PROMPT:
Look below for the line with "purple trophy [431,131,473,199]". Extract that line and each one after it through the last, word for word.

RECORDED DATA:
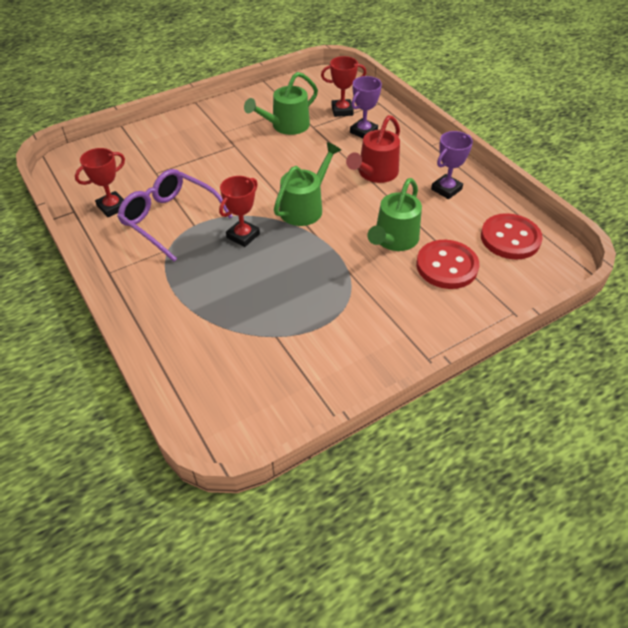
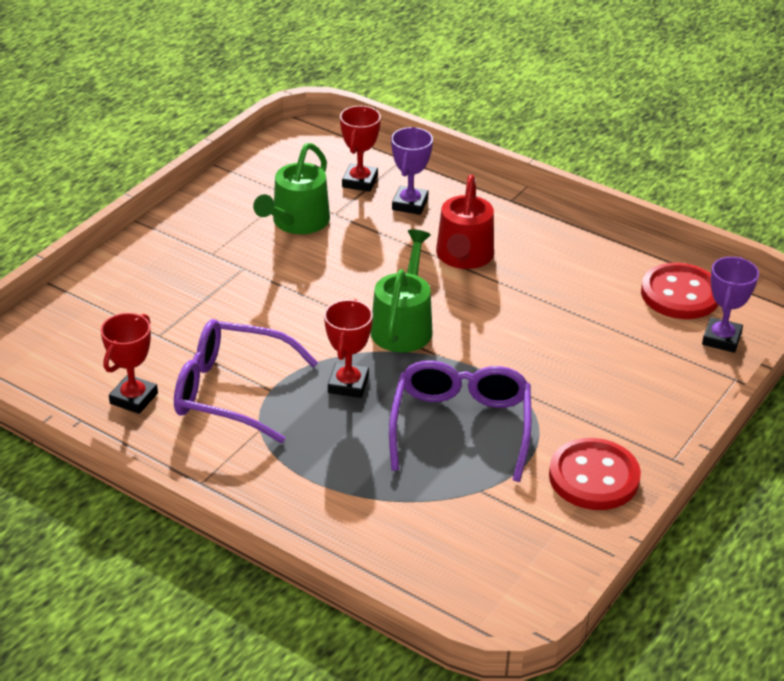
camera: 25 degrees left, 10 degrees down
red trophy [321,56,366,117] -> red trophy turned 45 degrees counterclockwise [340,106,381,192]
green watering can [367,178,422,251] -> none
red button [416,240,479,289] -> red button moved to [549,438,641,510]
purple trophy [431,131,473,199] -> purple trophy moved to [702,257,759,353]
none -> purple glasses [389,360,532,482]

RESULT OF THIS EXERCISE:
purple trophy [431,131,473,199] -> purple trophy moved to [702,257,759,353]
none -> purple glasses [389,360,532,482]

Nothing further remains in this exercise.